WORK INSTRUCTION: Looking at the entries, how many lines hold the word "orange"? State the number by itself.

DATA EXTRACTS:
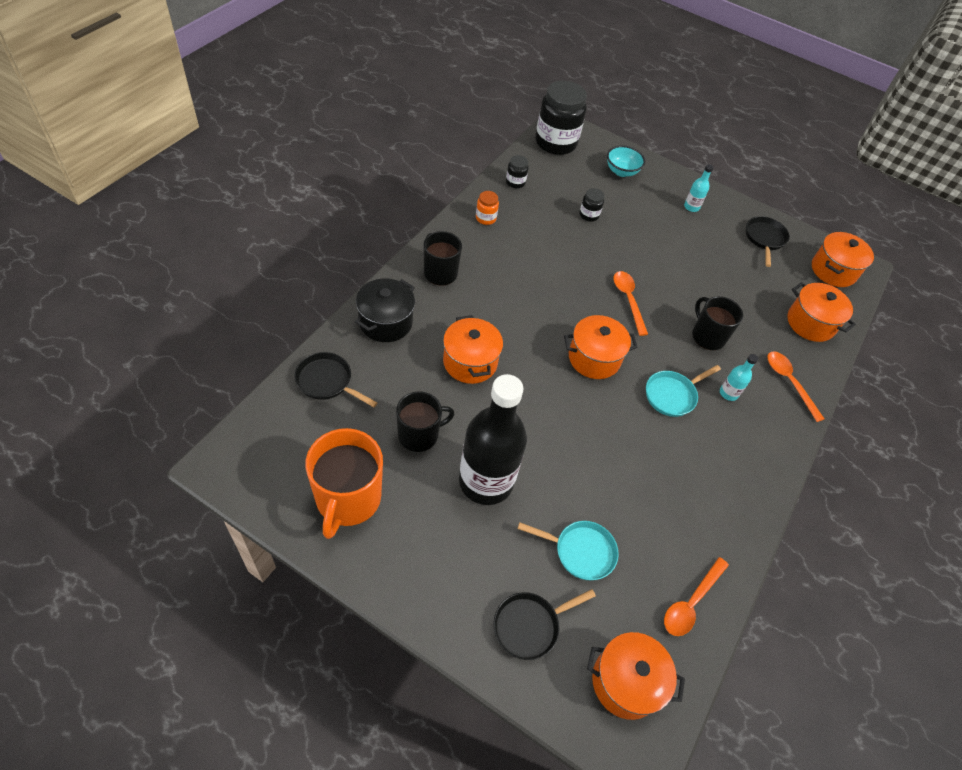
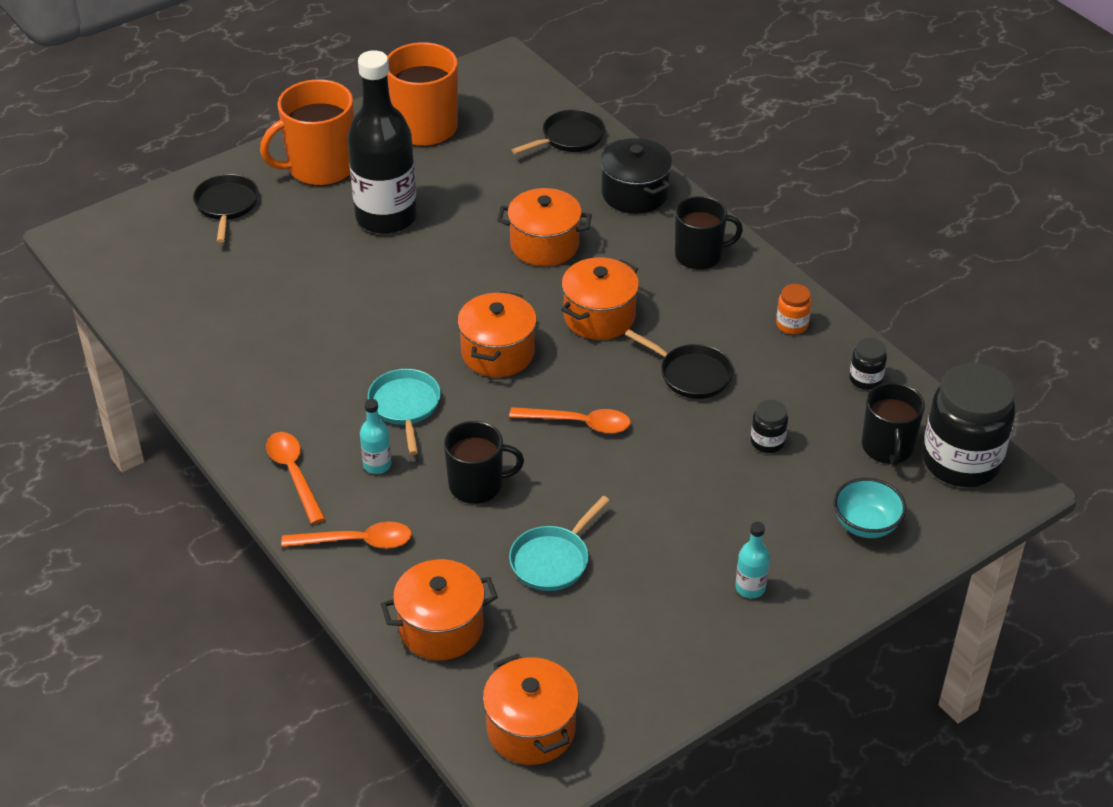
camera: 120 degrees right, 10 degrees down
(419, 435) = (468, 185): black mug -> black mug (887, 447)
(440, 565) = (320, 167): none -> orange mug
(580, 551) = (269, 260): turquoise pan -> turquoise pan (553, 560)
(626, 682) = (135, 249): orange pot -> orange pot (599, 317)
(691, 602) = (165, 319): orange spoon -> orange spoon (294, 474)
(764, 239) = (640, 661): black pan -> black pan (691, 374)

ANSWER: 3